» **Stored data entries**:
☆ ☆ ☆ ☆ ☆ ☆ ☆

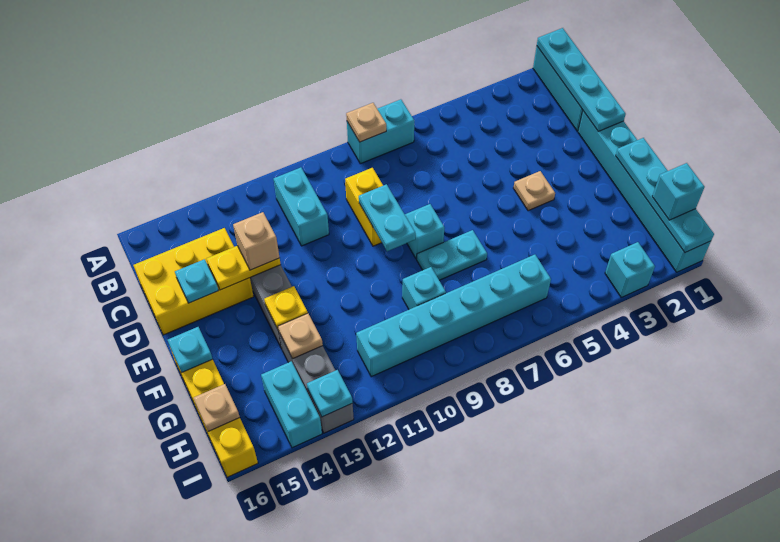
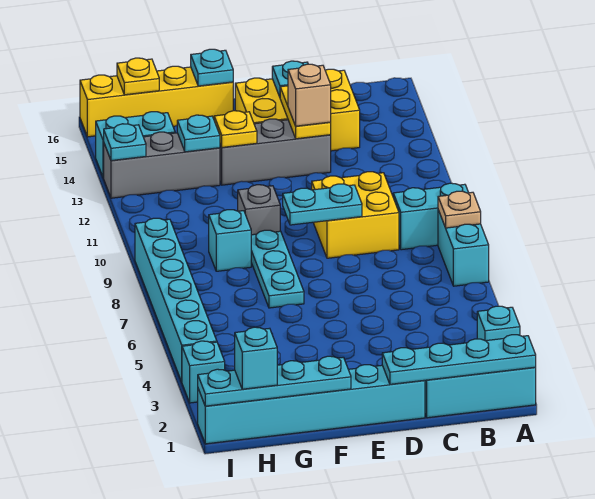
cyan brick B11:C11 level 1 -> cyan brick A9:B9 level 1
yellow brick C9:D9 level 1 -> yellow brick C9:D10 level 1
yellow brick C14:D16 level 1 -> yellow brick C14:E15 level 1
tan plate E4 level 1 -> none
cyan brick E8 level 1 -> cyan brick A3 level 1
cyan plate F7:F8 level 1 -> cyan plate F7:F9 level 1
none -> grey brick F10 level 1
tan plate G13 level 2 -> cyan plate G13 level 2
cyan brick H6:H11 level 1 -> cyan brick I4:I9 level 1
tan plate H16 level 2 -> yellow plate H16 level 2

☆ ☆ ☆ ☆ ☆ ☆ ☆

» **What is being asked**: Return the entries above exactly, skipping any images.

» **Response to this exercise**:
cyan brick B11:C11 level 1 -> cyan brick A9:B9 level 1
yellow brick C9:D9 level 1 -> yellow brick C9:D10 level 1
yellow brick C14:D16 level 1 -> yellow brick C14:E15 level 1
tan plate E4 level 1 -> none
cyan brick E8 level 1 -> cyan brick A3 level 1
cyan plate F7:F8 level 1 -> cyan plate F7:F9 level 1
none -> grey brick F10 level 1
tan plate G13 level 2 -> cyan plate G13 level 2
cyan brick H6:H11 level 1 -> cyan brick I4:I9 level 1
tan plate H16 level 2 -> yellow plate H16 level 2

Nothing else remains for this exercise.